── Material supplied ──

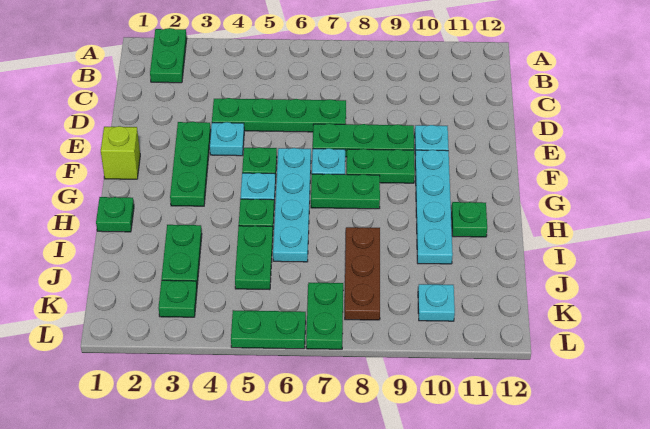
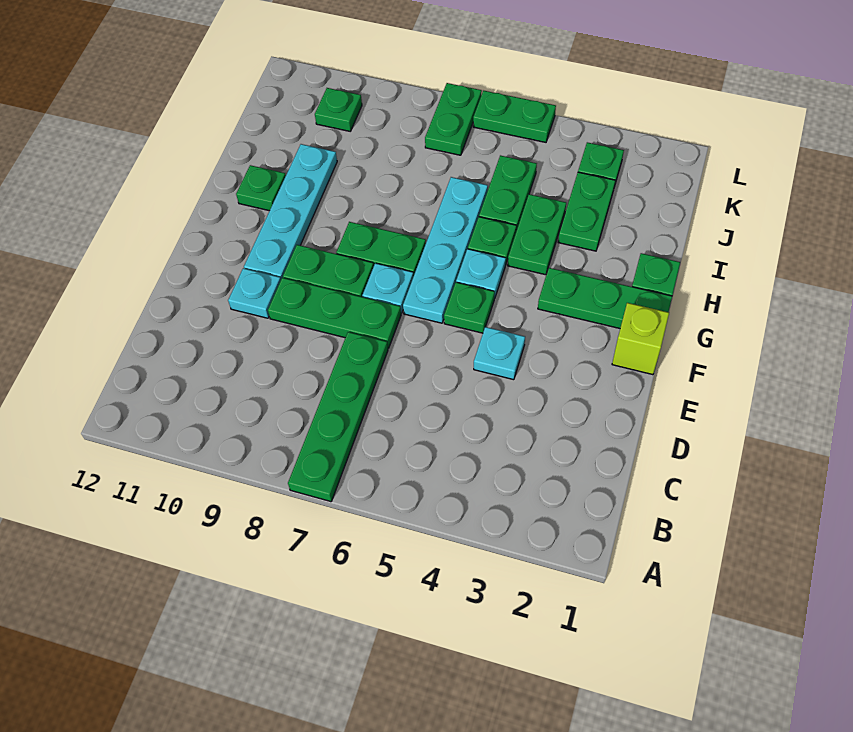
green plate A2:B2 level 1 -> green plate H4:I4 level 1
green plate D4:D7 level 1 -> green plate A7:D7 level 1
green plate E3:G3 level 1 -> green plate G1:G3 level 1
brown plate I8:K8 level 1 -> none
cyan plate K10 level 1 -> green plate K10 level 1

───

● **What is required**: The data shown above must be printed again exactly, with no images included.

● **Answer space**:
green plate A2:B2 level 1 -> green plate H4:I4 level 1
green plate D4:D7 level 1 -> green plate A7:D7 level 1
green plate E3:G3 level 1 -> green plate G1:G3 level 1
brown plate I8:K8 level 1 -> none
cyan plate K10 level 1 -> green plate K10 level 1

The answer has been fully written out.